WHAT YOU WILL DO:
All records below are to be set down precisely as written, excluding pictures.

RECORDS SHOWN:
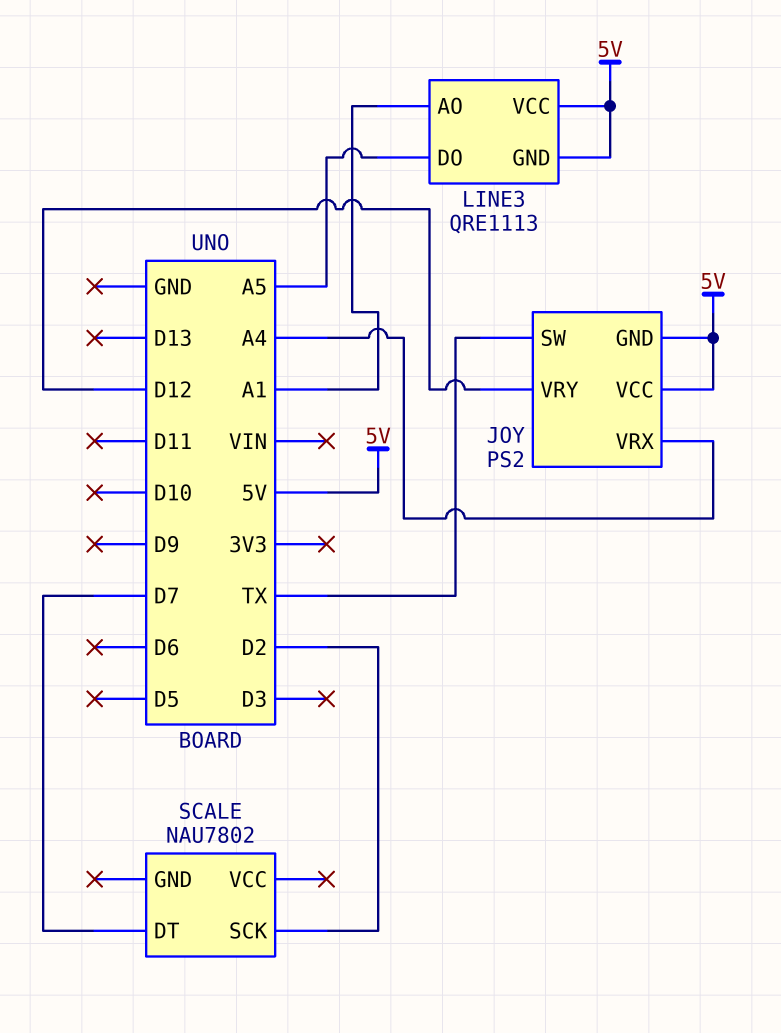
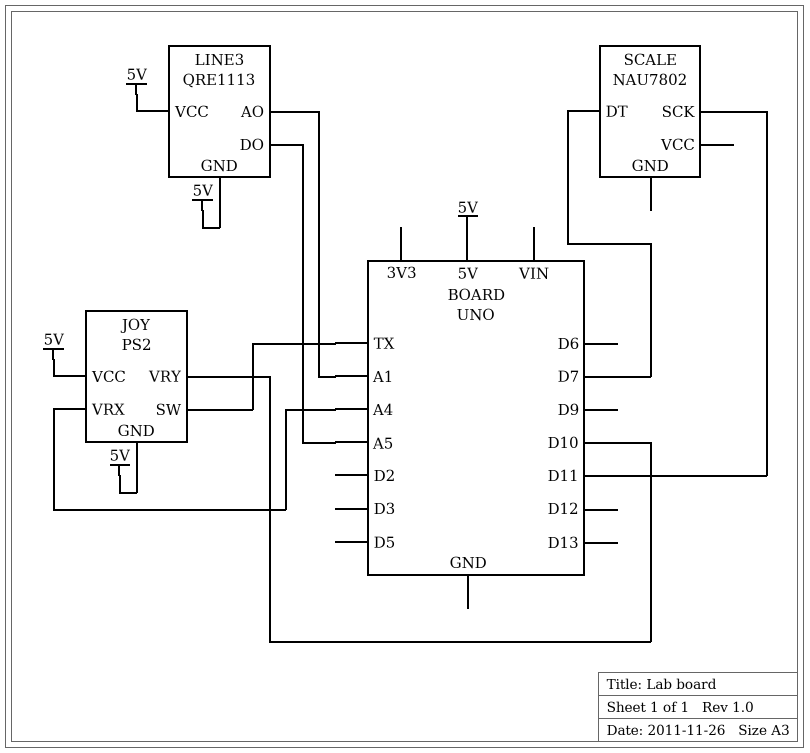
JOY pin VRY: D12 -> D10
SCALE pin SCK: D2 -> D11

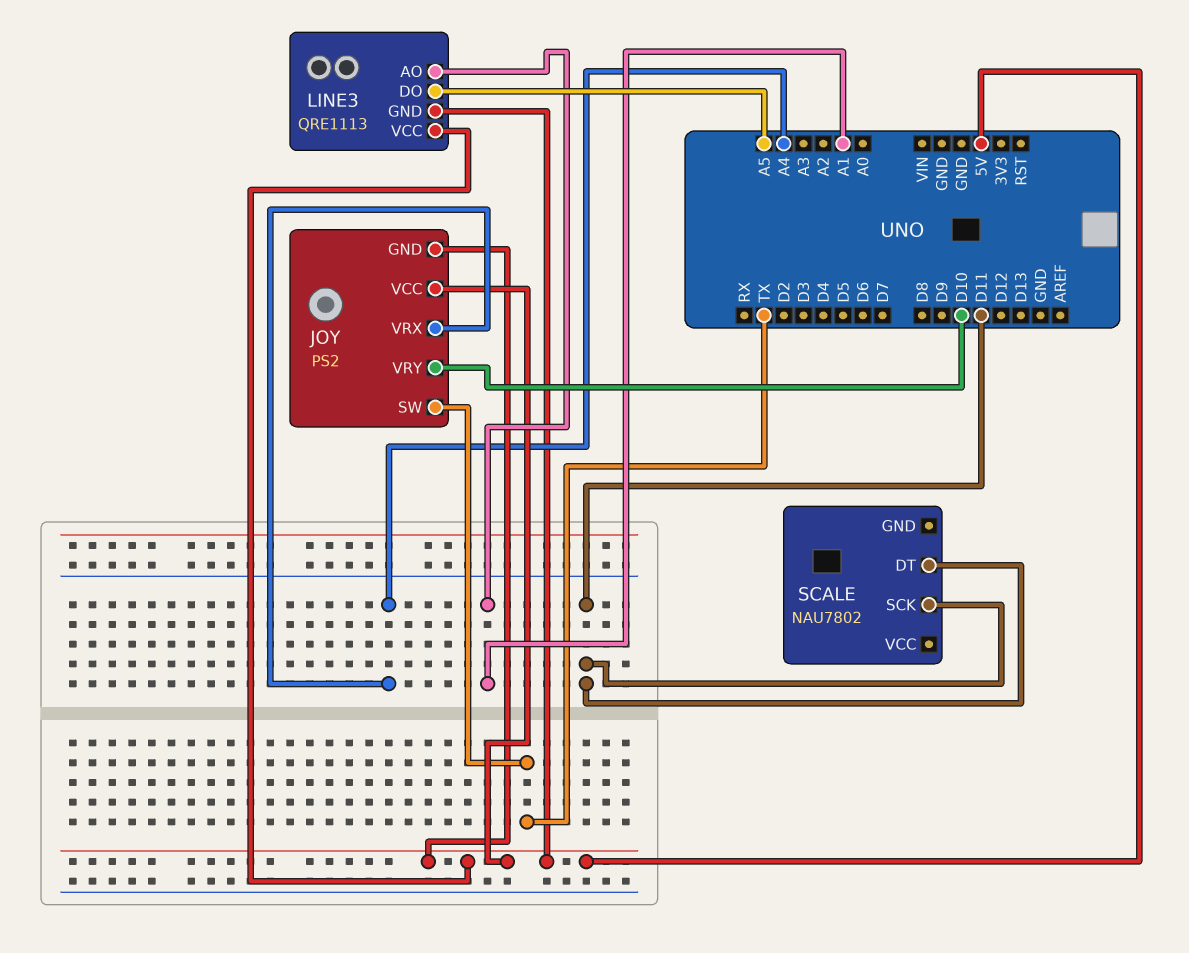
SCALE pin DT: D7 -> D11

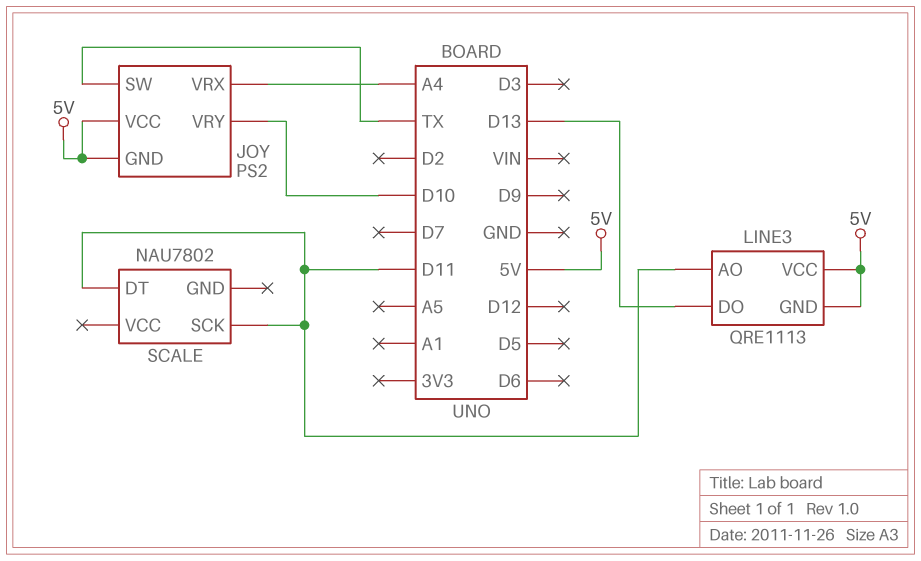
LINE3 pin AO: A1 -> D11
LINE3 pin DO: A5 -> D13

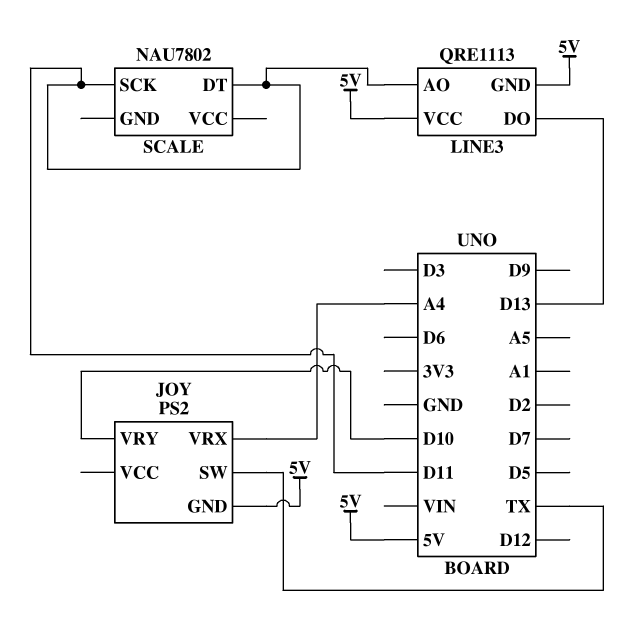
JOY pin VCC: 5V -> none

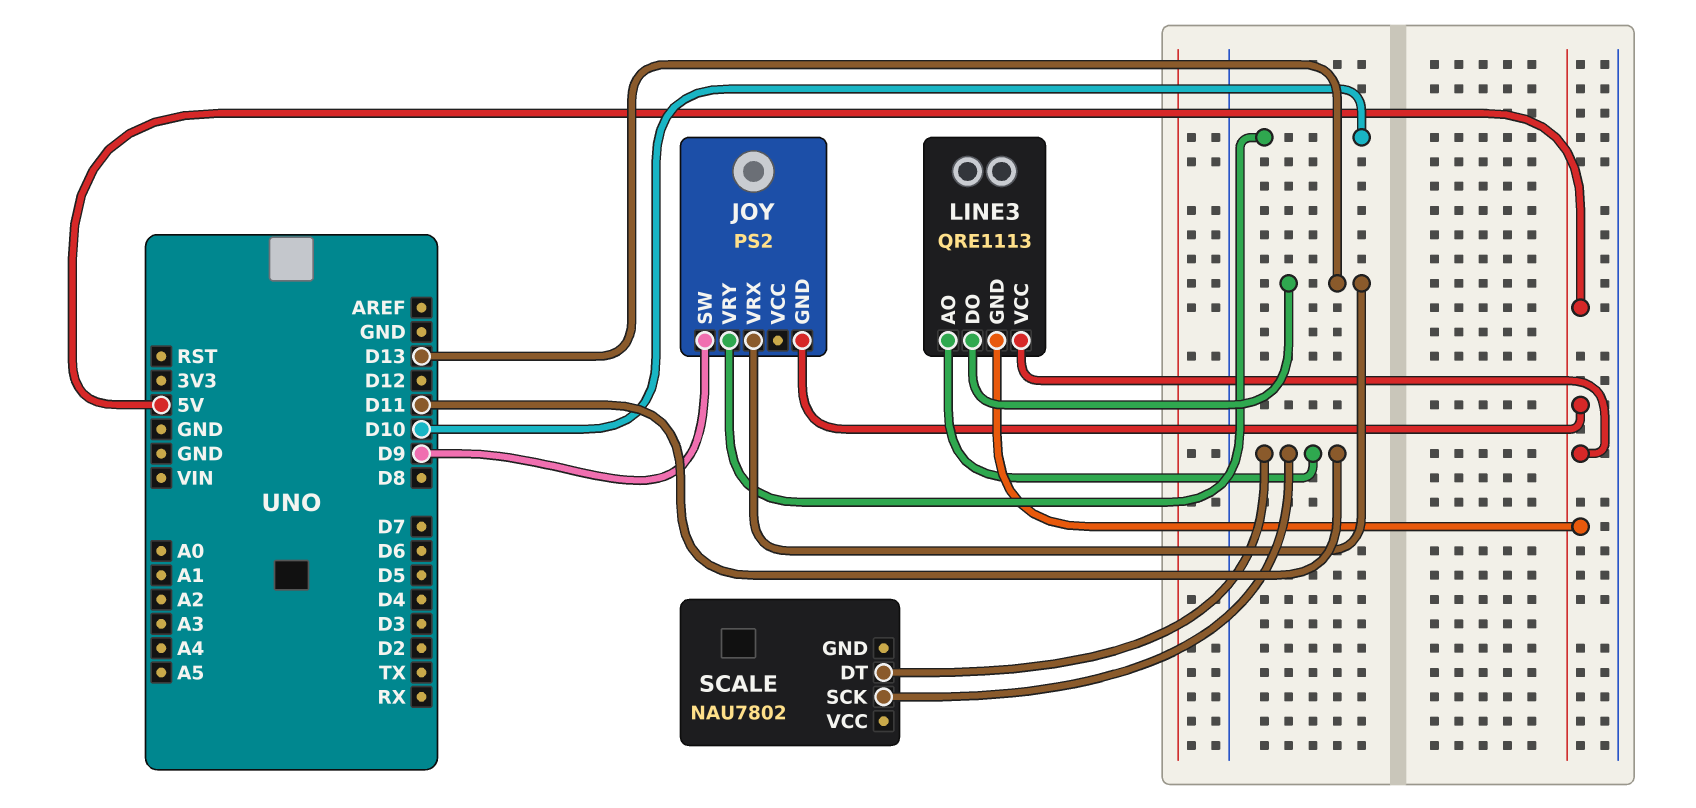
JOY pin SW: TX -> D9
JOY pin VRX: A4 -> D13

WRITTEN RESPONSE:
JOY pin VRY: D12 -> D10
SCALE pin SCK: D2 -> D11

SCALE pin DT: D7 -> D11

LINE3 pin AO: A1 -> D11
LINE3 pin DO: A5 -> D13

JOY pin VCC: 5V -> none

JOY pin SW: TX -> D9
JOY pin VRX: A4 -> D13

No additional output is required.